(SOURCE MATERIAL begins)

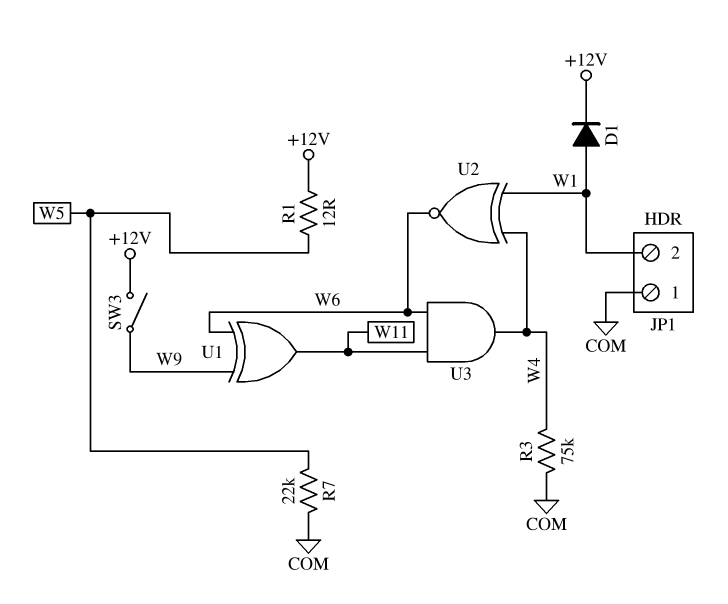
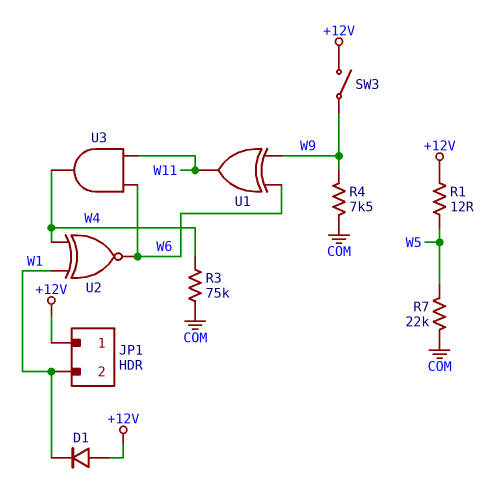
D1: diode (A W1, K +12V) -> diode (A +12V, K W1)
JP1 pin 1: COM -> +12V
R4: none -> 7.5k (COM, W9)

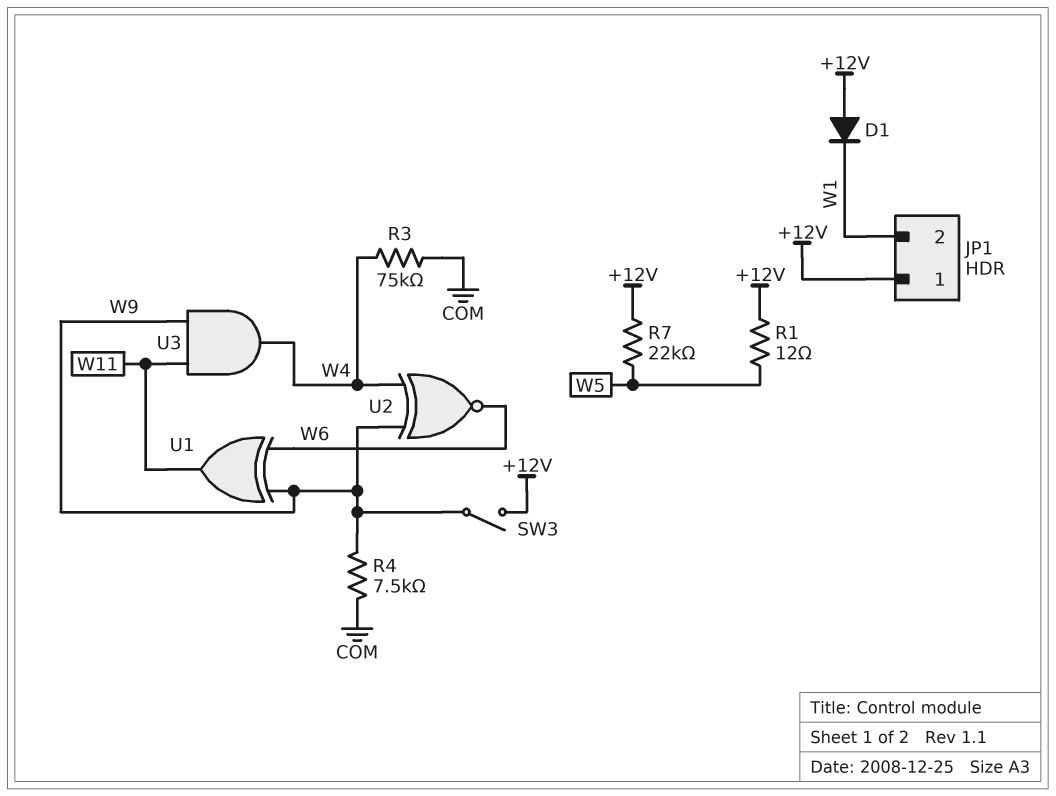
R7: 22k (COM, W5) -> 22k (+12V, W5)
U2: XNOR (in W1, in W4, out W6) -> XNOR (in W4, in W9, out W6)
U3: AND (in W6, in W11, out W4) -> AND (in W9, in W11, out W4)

(SOURCE MATERIAL ends)

• [WORK INSTRUCTIONS]: Output exactly the lines above, from the one holding "R7: 22k (COM, W5) -> 22k (+12V, W5)" through the end of the data, including the first and last.

• [TASK OUTPUT]:
R7: 22k (COM, W5) -> 22k (+12V, W5)
U2: XNOR (in W1, in W4, out W6) -> XNOR (in W4, in W9, out W6)
U3: AND (in W6, in W11, out W4) -> AND (in W9, in W11, out W4)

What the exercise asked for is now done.